TASK DETAILS: Note how many lines in these entries contain "black", and reply with that number alone.

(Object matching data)
____
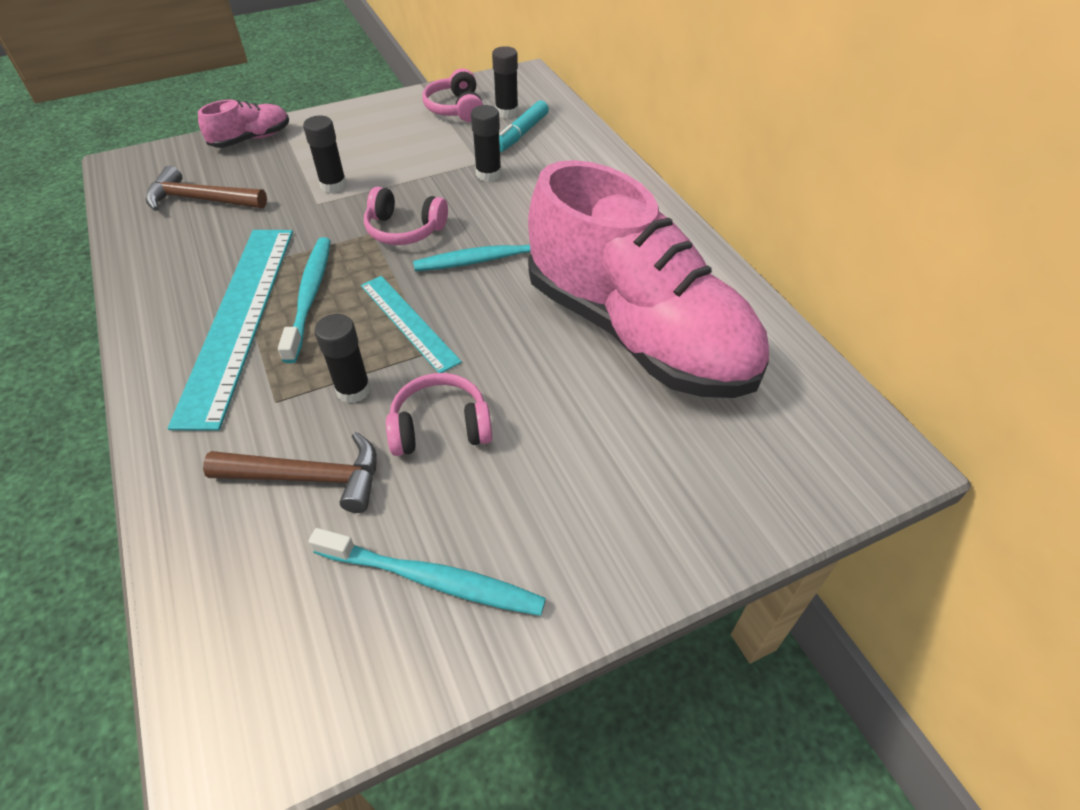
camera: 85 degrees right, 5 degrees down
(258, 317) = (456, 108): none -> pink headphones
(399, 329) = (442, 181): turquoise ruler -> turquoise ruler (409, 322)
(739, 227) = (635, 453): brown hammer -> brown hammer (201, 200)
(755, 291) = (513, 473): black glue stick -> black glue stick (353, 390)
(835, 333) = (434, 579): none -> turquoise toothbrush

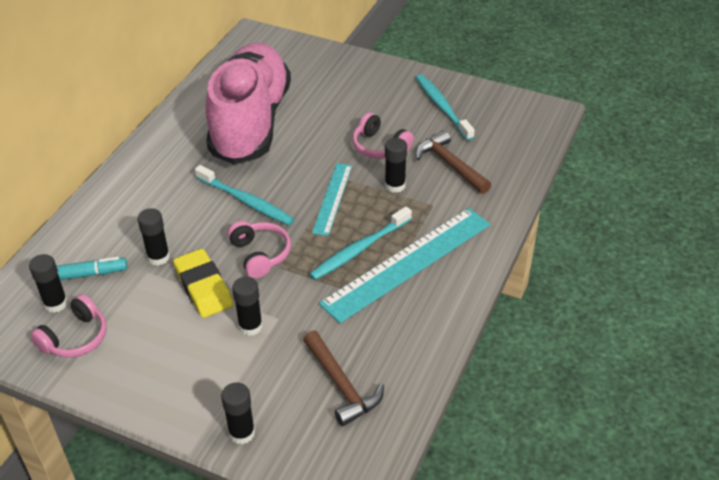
camera: 130 degrees left, 5 degrees down
(251, 139) = (242, 433): pink shoe -> black glue stick
(415, 182) = (203, 287): none -> yellow eraser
____
PROBLEM SOLUTION: 2